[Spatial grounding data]
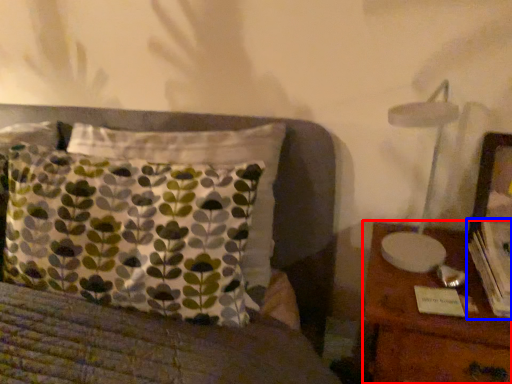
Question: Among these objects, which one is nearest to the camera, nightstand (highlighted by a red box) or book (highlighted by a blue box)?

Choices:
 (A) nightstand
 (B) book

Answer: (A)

--

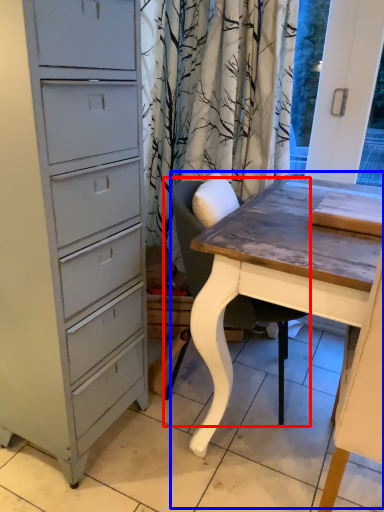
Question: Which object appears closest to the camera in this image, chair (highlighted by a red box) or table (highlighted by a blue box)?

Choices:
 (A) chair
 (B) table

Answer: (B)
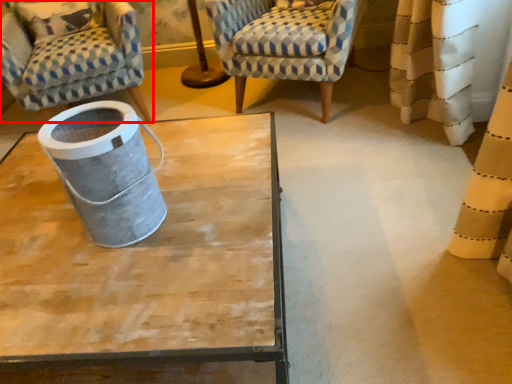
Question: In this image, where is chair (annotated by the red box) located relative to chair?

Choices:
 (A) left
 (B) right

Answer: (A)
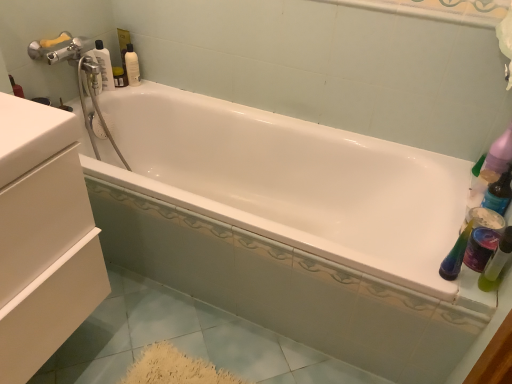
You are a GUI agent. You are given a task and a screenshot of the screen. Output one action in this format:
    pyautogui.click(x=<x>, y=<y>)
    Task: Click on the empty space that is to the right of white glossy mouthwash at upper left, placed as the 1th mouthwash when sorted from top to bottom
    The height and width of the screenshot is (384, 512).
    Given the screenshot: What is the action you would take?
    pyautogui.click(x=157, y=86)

* * *

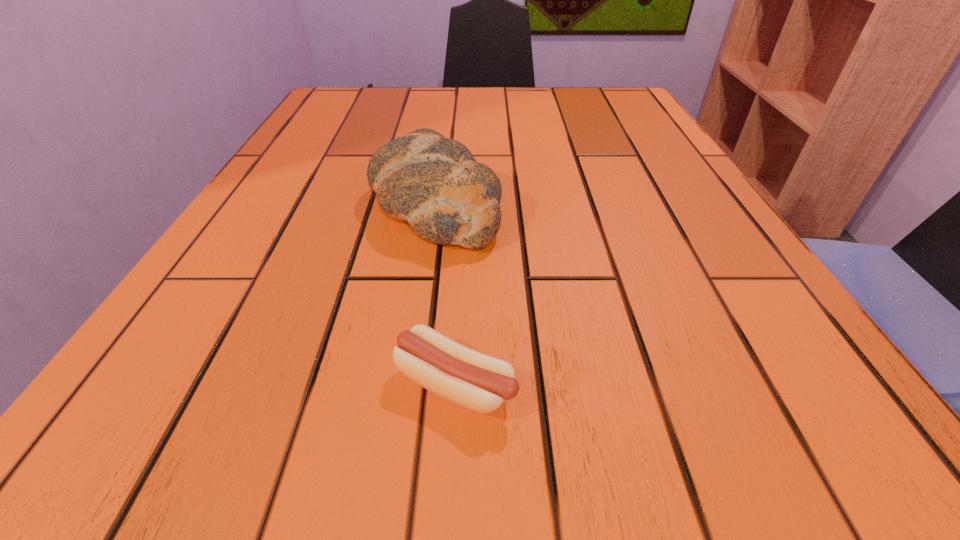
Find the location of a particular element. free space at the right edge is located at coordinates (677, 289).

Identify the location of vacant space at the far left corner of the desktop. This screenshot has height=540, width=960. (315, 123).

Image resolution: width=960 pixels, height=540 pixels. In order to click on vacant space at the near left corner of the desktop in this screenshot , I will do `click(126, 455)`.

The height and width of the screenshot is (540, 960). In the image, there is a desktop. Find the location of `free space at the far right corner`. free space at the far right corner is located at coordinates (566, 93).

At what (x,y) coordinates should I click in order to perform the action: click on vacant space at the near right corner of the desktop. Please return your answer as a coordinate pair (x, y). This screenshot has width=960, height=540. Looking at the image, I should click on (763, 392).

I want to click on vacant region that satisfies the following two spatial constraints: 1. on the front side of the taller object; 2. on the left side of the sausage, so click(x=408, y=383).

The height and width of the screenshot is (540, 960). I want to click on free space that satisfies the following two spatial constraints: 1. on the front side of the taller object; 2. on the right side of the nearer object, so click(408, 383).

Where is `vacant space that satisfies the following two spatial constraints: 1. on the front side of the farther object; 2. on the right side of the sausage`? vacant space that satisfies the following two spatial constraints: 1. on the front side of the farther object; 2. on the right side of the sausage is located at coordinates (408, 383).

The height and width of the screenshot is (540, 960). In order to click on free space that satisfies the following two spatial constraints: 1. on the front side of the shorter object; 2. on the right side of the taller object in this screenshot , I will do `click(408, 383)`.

PROMPT -
Please output, word for word, the part of the rows that opens with the line containing "You are a GUI" and closes with the line containing "pyautogui.click(x=<x>, y=<y>)", including both of those lines.

RESPONSE AREA -
You are a GUI agent. You are given a task and a screenshot of the screen. Output one action in this format:
    pyautogui.click(x=<x>, y=<y>)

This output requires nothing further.